-------- DATA EXTRACTS

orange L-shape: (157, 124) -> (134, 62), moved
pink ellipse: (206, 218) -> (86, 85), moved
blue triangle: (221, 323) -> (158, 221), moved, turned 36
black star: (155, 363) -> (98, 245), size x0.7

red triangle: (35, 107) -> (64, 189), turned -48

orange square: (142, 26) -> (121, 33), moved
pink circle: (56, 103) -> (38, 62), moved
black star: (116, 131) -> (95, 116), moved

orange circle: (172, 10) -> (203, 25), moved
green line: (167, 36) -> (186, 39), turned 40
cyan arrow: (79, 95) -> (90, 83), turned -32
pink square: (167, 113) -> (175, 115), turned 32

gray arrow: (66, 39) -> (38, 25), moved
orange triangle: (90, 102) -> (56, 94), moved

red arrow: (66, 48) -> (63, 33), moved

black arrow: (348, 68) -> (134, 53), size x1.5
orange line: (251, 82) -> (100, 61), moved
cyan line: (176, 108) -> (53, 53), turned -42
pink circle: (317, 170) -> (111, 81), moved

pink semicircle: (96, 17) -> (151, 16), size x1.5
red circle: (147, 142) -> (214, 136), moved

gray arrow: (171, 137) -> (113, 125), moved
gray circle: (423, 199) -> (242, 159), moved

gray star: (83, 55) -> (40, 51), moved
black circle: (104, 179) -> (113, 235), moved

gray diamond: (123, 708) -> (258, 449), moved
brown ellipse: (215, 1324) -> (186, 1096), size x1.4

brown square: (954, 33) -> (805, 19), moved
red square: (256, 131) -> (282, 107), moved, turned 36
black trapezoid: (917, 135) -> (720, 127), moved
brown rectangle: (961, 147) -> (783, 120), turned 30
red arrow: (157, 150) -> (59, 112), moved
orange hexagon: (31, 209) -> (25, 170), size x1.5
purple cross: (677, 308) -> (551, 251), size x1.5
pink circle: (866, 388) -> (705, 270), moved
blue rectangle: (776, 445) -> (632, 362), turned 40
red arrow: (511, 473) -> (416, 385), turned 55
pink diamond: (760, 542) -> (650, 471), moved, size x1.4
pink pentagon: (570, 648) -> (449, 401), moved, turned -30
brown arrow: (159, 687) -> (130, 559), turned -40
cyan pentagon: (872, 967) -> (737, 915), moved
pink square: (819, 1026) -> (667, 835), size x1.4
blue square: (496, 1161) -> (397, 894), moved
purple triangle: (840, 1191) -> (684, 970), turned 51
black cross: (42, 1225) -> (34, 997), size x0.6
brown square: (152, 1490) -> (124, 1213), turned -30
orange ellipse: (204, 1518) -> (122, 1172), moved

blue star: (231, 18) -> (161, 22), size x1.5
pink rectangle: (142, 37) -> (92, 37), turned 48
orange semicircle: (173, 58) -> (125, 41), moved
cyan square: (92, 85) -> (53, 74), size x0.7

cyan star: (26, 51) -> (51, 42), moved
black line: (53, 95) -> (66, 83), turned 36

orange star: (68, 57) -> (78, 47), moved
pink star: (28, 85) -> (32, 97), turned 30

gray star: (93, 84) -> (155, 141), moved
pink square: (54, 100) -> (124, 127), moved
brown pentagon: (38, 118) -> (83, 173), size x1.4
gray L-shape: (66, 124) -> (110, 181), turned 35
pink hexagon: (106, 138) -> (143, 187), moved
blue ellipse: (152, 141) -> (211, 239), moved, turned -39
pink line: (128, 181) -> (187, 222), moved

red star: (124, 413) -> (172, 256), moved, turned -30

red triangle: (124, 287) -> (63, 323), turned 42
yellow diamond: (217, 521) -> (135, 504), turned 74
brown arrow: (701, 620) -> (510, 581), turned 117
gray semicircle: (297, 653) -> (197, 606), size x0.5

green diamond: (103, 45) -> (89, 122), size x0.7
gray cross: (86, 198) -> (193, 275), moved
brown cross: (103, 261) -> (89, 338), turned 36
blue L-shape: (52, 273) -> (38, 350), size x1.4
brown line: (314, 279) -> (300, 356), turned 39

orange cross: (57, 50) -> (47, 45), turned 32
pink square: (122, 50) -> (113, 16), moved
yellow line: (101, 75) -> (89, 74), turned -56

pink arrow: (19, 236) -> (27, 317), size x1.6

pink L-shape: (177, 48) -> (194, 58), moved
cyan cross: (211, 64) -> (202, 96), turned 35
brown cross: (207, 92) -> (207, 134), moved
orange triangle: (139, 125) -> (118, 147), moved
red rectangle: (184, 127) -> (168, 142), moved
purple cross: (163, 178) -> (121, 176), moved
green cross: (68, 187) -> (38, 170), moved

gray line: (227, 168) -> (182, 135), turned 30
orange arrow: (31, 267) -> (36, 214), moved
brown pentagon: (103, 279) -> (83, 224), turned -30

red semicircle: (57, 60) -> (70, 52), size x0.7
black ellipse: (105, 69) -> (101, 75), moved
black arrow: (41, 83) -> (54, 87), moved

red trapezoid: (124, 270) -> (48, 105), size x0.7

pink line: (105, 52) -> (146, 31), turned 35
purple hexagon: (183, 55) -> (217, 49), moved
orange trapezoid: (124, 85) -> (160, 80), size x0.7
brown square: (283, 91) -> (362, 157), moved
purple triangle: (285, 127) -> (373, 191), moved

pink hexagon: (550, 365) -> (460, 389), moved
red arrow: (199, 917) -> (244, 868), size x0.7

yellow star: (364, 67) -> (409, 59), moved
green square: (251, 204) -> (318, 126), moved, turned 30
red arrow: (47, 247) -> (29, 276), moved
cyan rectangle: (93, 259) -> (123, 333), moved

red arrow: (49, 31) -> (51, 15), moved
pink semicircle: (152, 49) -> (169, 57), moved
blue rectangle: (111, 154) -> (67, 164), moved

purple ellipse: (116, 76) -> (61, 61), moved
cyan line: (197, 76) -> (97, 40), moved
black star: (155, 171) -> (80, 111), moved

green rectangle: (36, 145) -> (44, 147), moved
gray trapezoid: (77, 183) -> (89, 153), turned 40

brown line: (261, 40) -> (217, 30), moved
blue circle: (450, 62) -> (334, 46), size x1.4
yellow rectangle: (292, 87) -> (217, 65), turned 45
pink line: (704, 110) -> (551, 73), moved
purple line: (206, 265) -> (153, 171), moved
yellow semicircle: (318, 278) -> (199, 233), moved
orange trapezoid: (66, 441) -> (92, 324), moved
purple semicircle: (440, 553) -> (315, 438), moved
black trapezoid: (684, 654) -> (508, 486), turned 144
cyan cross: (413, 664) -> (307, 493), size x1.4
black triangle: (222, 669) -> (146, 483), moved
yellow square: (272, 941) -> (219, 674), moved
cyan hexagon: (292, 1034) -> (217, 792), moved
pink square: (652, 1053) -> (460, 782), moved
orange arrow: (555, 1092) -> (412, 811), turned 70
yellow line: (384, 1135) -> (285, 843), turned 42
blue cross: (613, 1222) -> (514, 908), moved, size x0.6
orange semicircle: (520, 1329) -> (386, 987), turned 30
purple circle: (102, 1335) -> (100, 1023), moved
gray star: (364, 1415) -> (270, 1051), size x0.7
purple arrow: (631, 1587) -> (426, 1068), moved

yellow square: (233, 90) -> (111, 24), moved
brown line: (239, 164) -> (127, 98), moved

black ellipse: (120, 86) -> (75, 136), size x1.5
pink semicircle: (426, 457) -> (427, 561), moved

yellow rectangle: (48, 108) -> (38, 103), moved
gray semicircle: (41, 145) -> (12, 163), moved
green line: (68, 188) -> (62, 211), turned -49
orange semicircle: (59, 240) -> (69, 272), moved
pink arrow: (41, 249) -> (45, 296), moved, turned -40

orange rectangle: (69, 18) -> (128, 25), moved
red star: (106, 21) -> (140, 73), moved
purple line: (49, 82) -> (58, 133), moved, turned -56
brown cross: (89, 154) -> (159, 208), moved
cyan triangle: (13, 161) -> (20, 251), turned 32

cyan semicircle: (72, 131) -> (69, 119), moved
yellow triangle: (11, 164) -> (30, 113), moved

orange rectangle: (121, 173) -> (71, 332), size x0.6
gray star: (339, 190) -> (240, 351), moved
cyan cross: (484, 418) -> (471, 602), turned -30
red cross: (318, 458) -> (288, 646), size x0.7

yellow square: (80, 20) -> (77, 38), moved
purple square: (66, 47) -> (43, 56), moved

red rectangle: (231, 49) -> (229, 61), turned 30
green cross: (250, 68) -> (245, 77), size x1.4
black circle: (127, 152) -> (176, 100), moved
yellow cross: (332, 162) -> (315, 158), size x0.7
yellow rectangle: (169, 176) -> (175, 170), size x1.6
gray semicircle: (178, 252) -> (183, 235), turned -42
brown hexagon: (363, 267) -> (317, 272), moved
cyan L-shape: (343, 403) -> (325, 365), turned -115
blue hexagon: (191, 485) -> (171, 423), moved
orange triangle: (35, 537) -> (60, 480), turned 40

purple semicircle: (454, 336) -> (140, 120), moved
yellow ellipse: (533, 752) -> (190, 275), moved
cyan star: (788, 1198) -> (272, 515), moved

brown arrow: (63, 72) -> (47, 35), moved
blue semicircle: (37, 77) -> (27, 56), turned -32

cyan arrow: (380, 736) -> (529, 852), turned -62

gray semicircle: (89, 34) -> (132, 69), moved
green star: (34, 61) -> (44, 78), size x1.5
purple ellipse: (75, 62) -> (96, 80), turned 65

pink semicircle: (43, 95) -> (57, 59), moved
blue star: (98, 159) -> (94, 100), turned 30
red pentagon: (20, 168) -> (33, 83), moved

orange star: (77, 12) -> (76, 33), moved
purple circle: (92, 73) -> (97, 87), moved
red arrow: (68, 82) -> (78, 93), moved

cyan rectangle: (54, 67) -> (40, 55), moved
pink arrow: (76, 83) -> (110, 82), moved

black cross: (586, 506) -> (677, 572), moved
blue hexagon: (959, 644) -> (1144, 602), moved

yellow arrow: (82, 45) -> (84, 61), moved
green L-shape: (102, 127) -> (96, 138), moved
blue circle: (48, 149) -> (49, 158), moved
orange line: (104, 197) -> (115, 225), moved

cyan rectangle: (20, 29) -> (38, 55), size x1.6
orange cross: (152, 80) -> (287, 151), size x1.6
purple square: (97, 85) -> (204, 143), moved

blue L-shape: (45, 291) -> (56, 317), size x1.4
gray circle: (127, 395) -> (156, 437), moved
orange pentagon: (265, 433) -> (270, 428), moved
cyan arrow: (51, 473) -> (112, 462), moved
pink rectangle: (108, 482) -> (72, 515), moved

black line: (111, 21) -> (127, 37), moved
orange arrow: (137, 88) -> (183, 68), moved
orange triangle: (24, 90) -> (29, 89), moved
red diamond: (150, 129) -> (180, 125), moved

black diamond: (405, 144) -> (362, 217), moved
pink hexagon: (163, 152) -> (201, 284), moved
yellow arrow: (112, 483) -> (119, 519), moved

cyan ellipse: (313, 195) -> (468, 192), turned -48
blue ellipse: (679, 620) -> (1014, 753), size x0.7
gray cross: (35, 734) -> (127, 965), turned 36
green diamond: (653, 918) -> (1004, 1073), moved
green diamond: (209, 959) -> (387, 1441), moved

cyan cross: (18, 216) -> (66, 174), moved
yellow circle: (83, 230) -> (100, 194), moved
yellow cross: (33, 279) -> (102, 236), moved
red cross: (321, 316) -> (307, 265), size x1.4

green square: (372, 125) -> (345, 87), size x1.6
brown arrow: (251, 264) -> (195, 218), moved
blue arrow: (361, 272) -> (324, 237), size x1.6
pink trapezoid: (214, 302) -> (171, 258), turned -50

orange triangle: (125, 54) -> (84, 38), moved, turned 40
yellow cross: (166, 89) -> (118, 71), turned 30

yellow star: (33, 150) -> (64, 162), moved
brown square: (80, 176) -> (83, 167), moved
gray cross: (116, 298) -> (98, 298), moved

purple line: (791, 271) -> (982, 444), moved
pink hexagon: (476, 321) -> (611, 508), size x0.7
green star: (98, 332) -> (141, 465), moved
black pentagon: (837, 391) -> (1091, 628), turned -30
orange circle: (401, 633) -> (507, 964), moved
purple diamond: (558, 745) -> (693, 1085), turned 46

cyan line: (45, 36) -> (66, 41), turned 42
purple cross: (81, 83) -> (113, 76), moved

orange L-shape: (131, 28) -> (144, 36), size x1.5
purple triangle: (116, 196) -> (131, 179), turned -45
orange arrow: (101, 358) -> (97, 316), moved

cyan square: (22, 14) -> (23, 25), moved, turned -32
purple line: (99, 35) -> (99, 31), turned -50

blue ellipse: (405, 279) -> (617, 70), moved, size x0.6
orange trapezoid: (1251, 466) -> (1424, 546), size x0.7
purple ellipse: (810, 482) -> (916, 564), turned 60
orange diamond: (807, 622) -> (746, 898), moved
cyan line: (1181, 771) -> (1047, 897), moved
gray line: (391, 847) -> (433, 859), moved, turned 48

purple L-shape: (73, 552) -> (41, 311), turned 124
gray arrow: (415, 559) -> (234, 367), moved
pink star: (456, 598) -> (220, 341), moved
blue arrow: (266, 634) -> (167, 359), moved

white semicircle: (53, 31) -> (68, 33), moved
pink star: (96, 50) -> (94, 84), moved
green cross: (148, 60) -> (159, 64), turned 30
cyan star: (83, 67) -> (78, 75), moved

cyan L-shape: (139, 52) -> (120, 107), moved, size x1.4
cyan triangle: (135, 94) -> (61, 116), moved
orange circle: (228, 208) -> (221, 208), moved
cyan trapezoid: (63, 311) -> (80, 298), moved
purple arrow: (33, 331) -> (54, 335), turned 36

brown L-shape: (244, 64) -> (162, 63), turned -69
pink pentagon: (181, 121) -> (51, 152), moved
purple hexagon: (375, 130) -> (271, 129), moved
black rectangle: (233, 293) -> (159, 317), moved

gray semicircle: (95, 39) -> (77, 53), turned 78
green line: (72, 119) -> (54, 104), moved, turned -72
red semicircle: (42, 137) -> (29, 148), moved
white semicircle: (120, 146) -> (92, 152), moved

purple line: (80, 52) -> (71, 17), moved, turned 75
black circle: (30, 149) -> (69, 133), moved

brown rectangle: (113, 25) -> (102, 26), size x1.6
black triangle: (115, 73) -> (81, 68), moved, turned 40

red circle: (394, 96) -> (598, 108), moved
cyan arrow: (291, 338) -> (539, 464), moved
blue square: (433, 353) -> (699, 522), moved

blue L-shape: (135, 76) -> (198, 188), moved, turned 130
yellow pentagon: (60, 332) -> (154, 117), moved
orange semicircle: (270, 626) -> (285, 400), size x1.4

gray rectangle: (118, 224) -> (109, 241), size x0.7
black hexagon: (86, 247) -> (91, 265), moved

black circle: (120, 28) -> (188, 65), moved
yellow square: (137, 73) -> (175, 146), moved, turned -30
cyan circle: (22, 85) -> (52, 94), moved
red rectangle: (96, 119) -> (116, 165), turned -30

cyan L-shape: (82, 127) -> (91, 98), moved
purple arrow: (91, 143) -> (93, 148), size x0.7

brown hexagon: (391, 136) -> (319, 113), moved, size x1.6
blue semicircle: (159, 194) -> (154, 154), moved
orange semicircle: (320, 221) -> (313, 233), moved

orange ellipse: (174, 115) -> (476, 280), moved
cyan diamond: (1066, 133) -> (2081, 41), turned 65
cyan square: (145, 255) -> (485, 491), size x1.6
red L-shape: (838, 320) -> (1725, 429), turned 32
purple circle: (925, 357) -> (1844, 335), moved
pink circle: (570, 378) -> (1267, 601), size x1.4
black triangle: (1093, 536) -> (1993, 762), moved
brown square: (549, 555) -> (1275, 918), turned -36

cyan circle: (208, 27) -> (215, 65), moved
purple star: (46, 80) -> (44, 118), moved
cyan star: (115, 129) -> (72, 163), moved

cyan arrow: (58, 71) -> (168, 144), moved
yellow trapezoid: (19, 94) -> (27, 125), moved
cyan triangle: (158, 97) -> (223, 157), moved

----------------

PROBLEM DESCRIPTION - Within the material above, report how many lines carry the word "white", and nothing else.

TASK RESPONSE - 2